• **The records**
/---

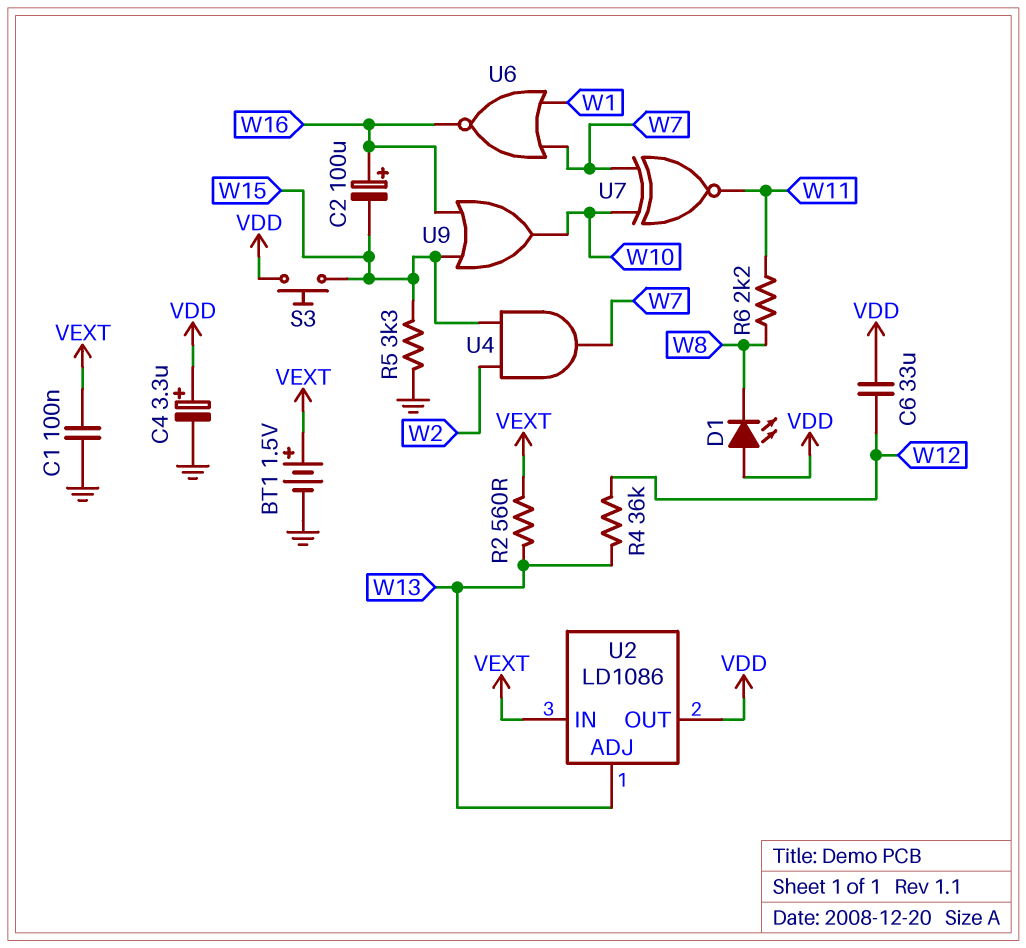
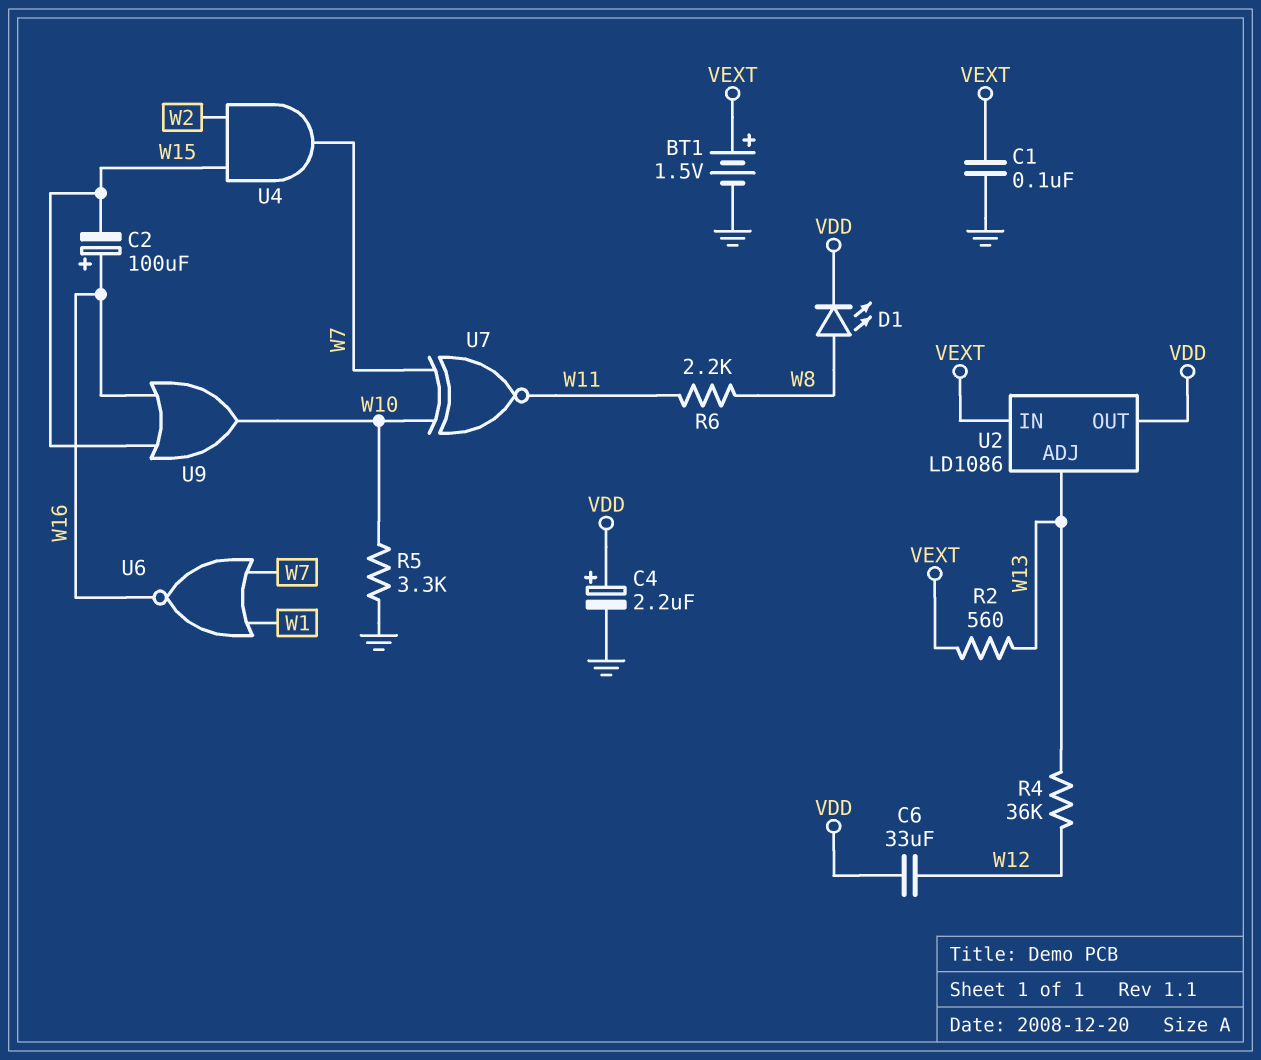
C4: 3.3uF (plus VDD, minus GND) -> 2.2uF (plus VDD, minus GND)
D1: LED (A VDD, K W8) -> LED (A W8, K VDD)
R5: 3.3k (GND, W15) -> 3.3k (GND, W10)
S3: button (VDD, W15) -> none

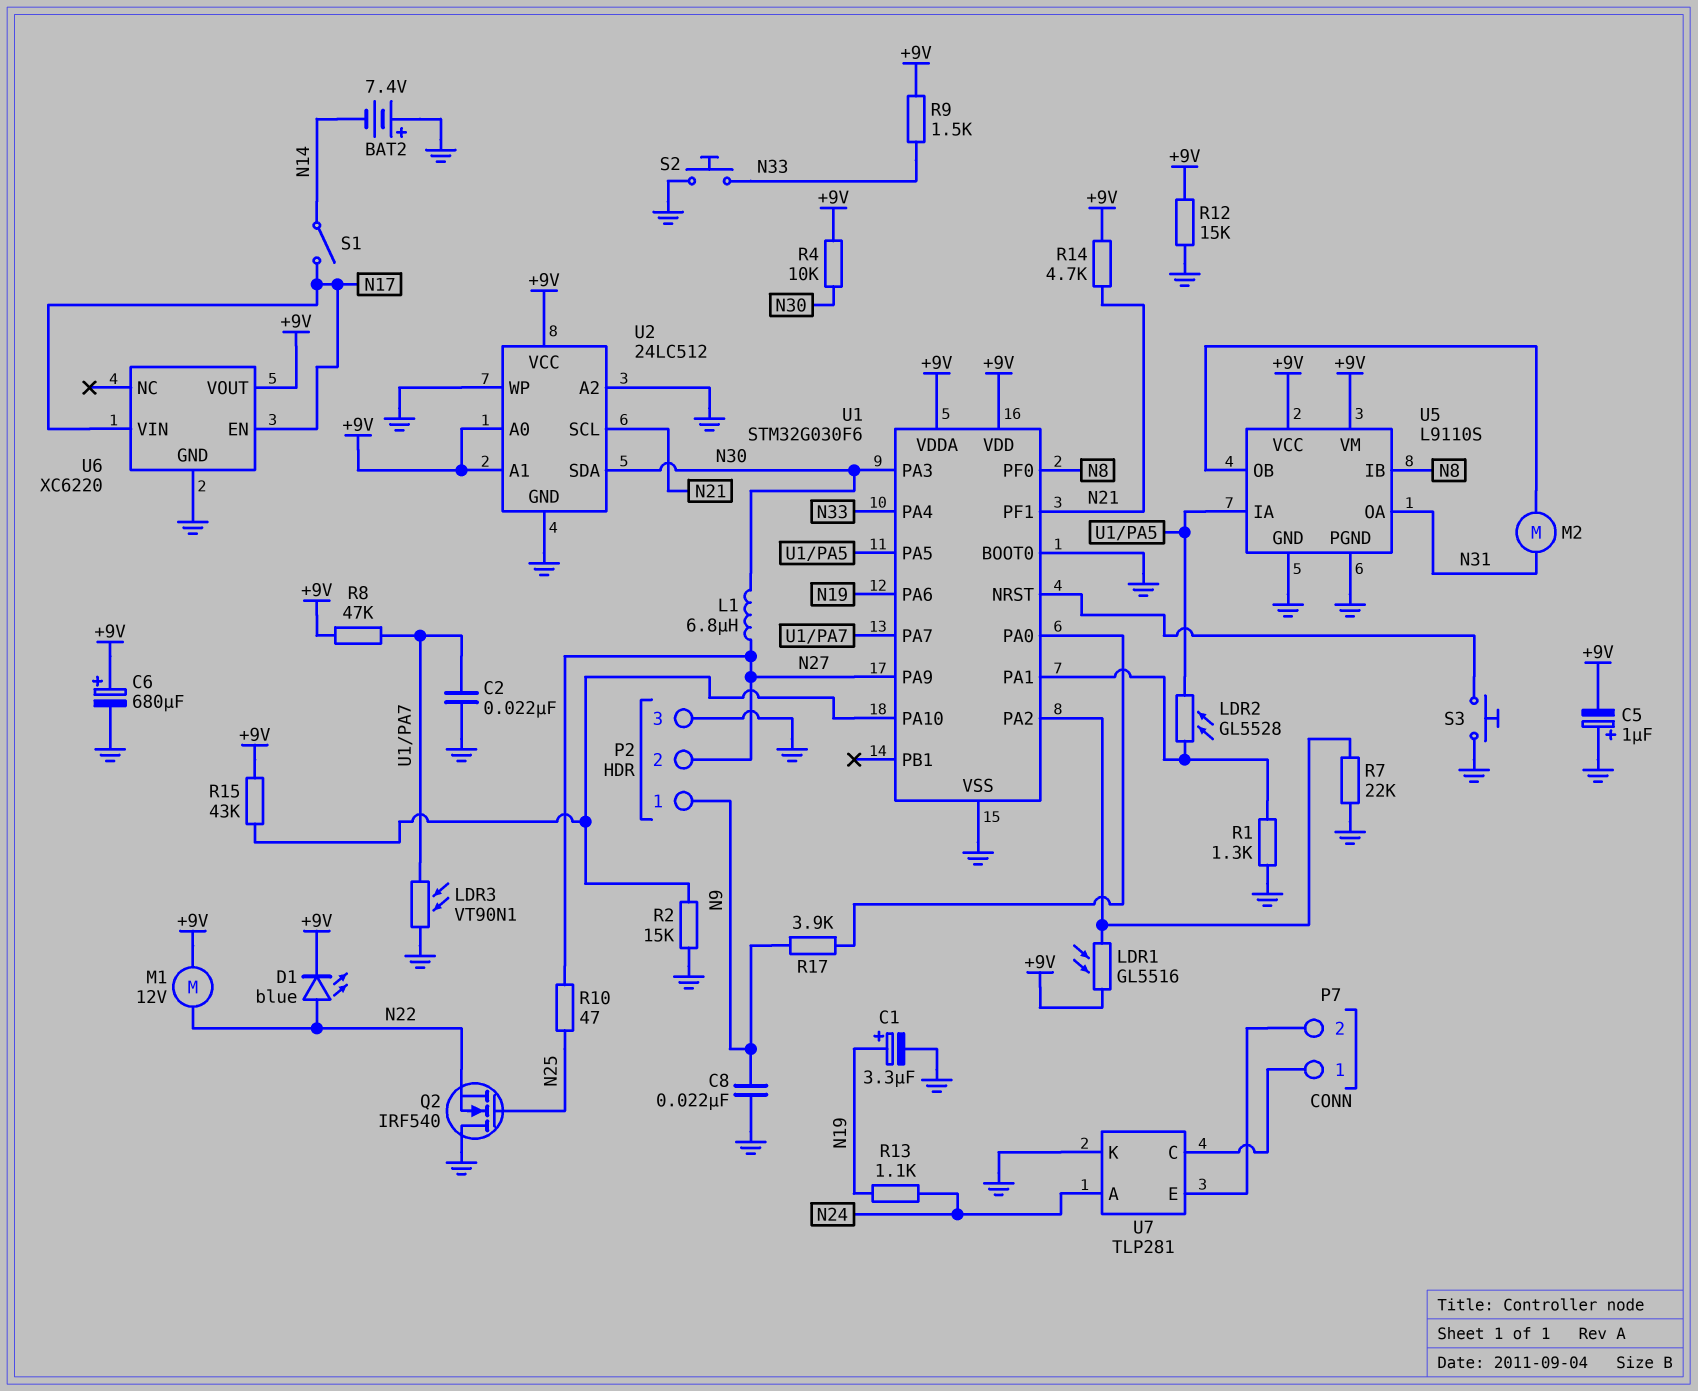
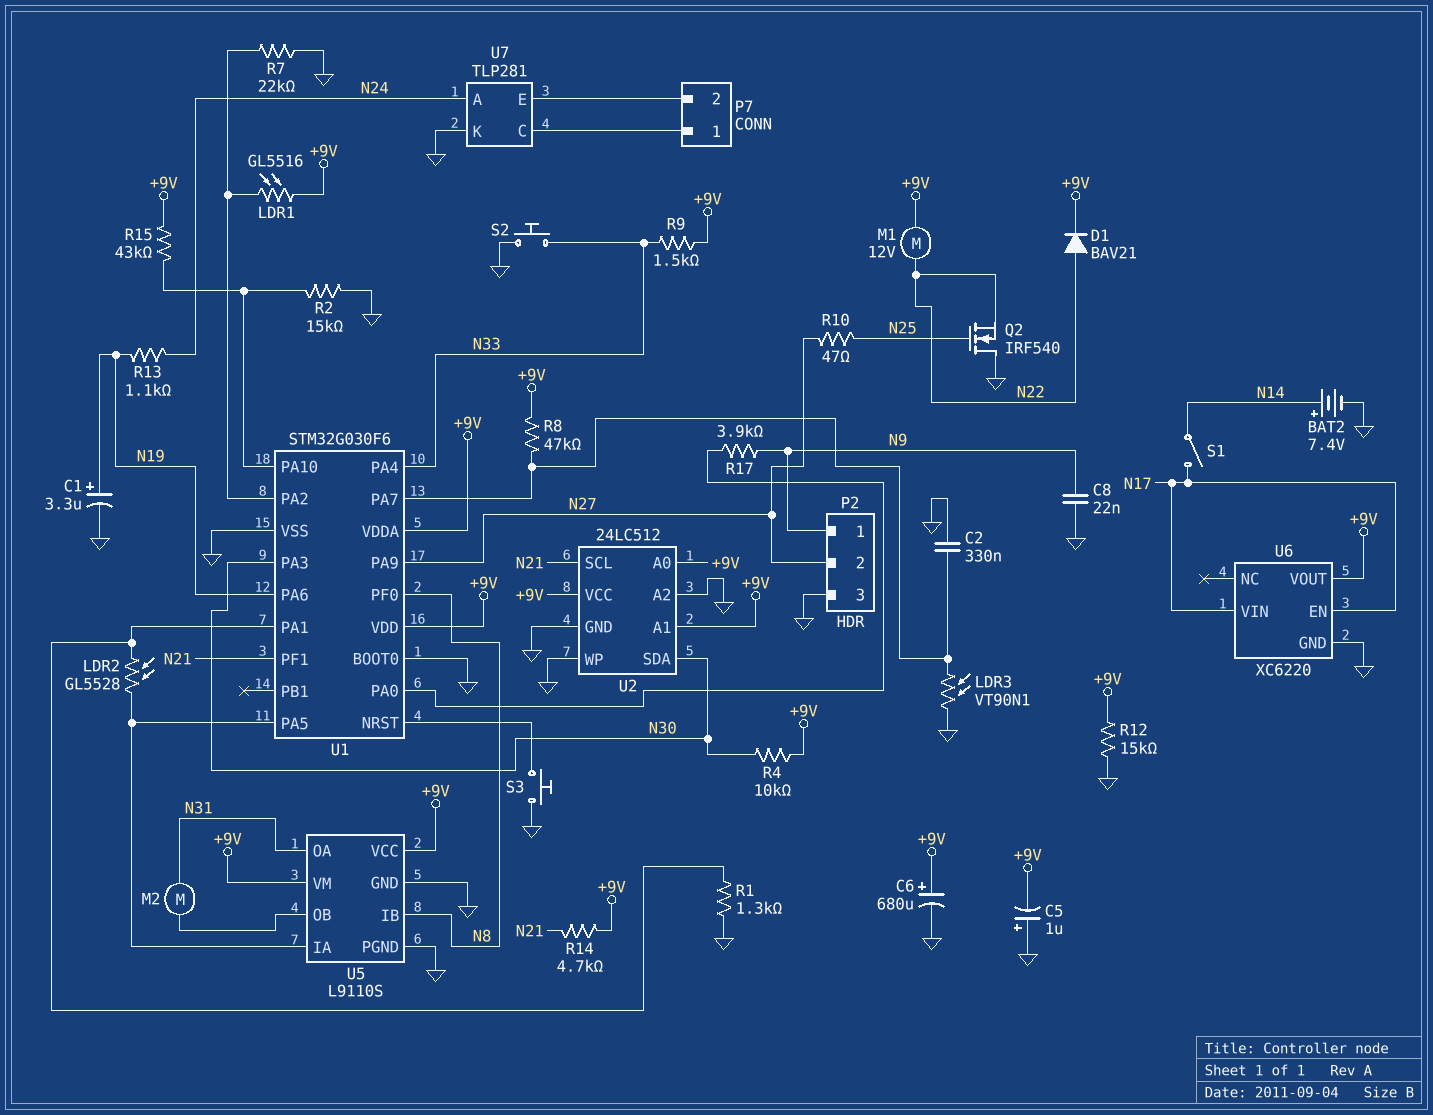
BAT2: 7.4V (plus GND, minus N14) -> 7.4V (plus N14, minus GND)
C2: 22nF (GND, U1/PA7) -> 330nF (GND, U1/PA7)
D1: LED blue (A N22, K +9V) -> diode BAV21 (A N22, K +9V)
L1: 6.8uH (N27, N30) -> none

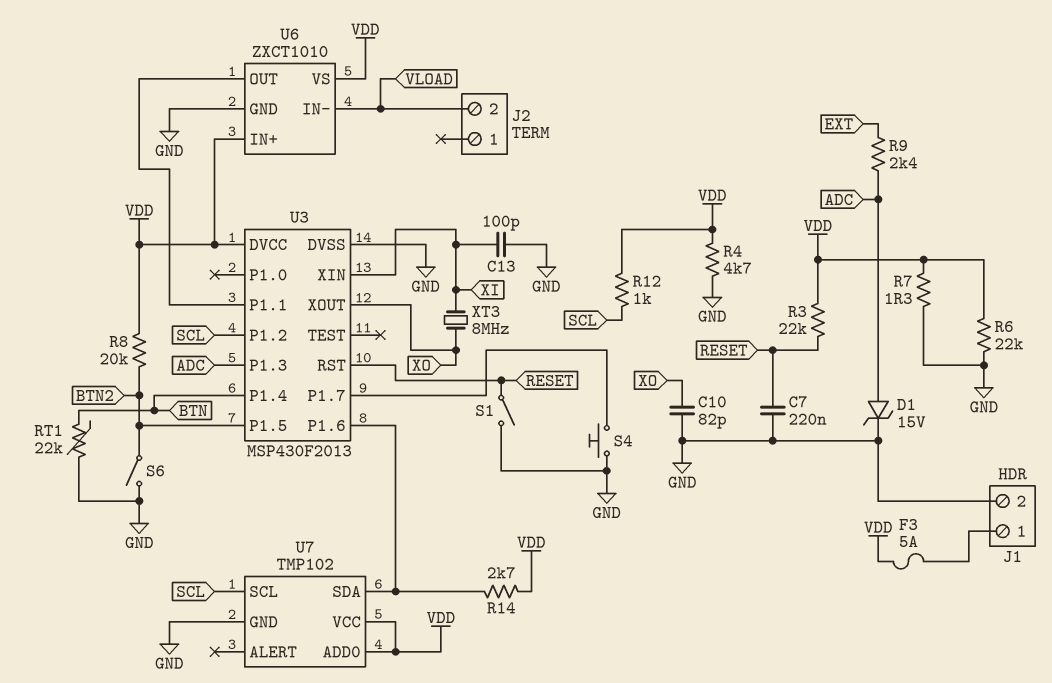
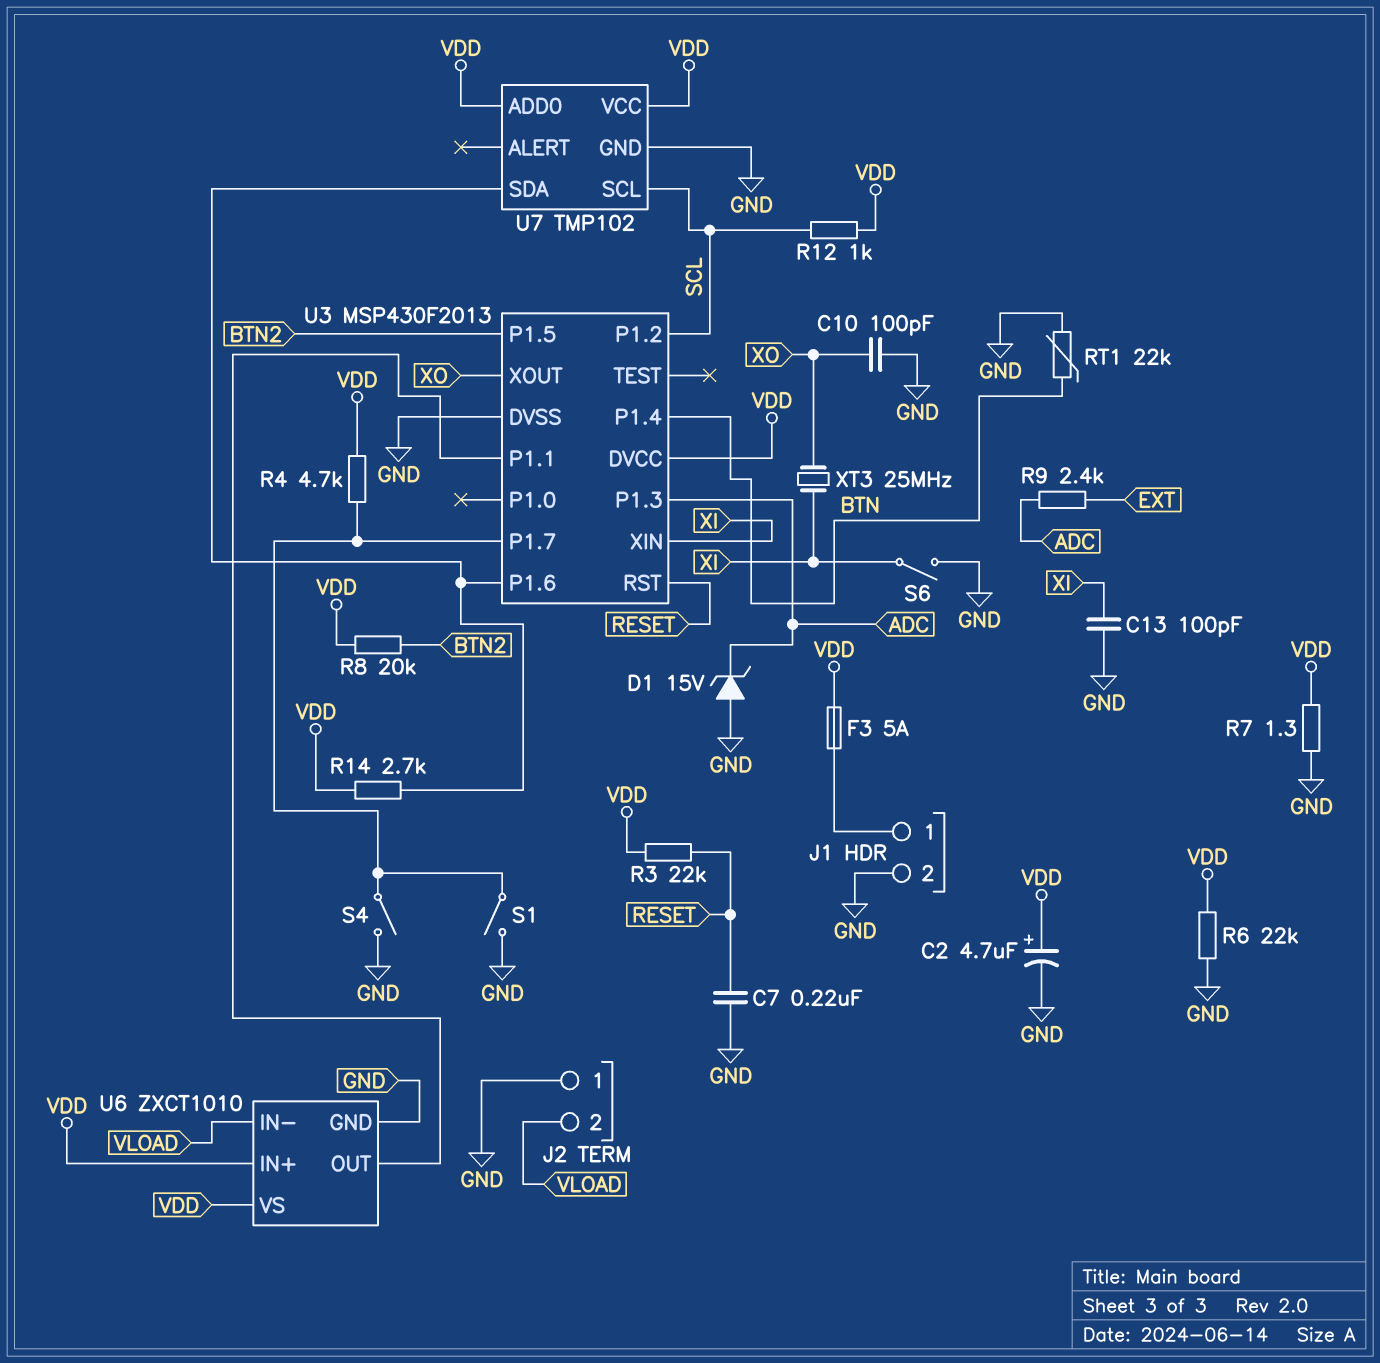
C2: none -> 4.7uF (plus VDD, minus GND)
C10: 82pF (GND, XO) -> 100pF (GND, XO)
D1: zener 15V (A ADC, K GND) -> zener 15V (A GND, K ADC)
J2 pin 1: none -> GND
R4: 4.7k (GND, VDD) -> 4.7k (U3/P1.7, VDD)
S1: switch (GND, RESET) -> switch (GND, U3/P1.7)
S4: button (GND, U3/P1.7) -> switch (GND, U3/P1.7)
S6: switch (BTN2, GND) -> switch (GND, XI)
XT3: 8MHz (XI, XO) -> 25MHz (XI, XO)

\---

• **Task brief**
Give back the listing exactly, without a single picture.

• **Response below**
C4: 3.3uF (plus VDD, minus GND) -> 2.2uF (plus VDD, minus GND)
D1: LED (A VDD, K W8) -> LED (A W8, K VDD)
R5: 3.3k (GND, W15) -> 3.3k (GND, W10)
S3: button (VDD, W15) -> none

BAT2: 7.4V (plus GND, minus N14) -> 7.4V (plus N14, minus GND)
C2: 22nF (GND, U1/PA7) -> 330nF (GND, U1/PA7)
D1: LED blue (A N22, K +9V) -> diode BAV21 (A N22, K +9V)
L1: 6.8uH (N27, N30) -> none

C2: none -> 4.7uF (plus VDD, minus GND)
C10: 82pF (GND, XO) -> 100pF (GND, XO)
D1: zener 15V (A ADC, K GND) -> zener 15V (A GND, K ADC)
J2 pin 1: none -> GND
R4: 4.7k (GND, VDD) -> 4.7k (U3/P1.7, VDD)
S1: switch (GND, RESET) -> switch (GND, U3/P1.7)
S4: button (GND, U3/P1.7) -> switch (GND, U3/P1.7)
S6: switch (BTN2, GND) -> switch (GND, XI)
XT3: 8MHz (XI, XO) -> 25MHz (XI, XO)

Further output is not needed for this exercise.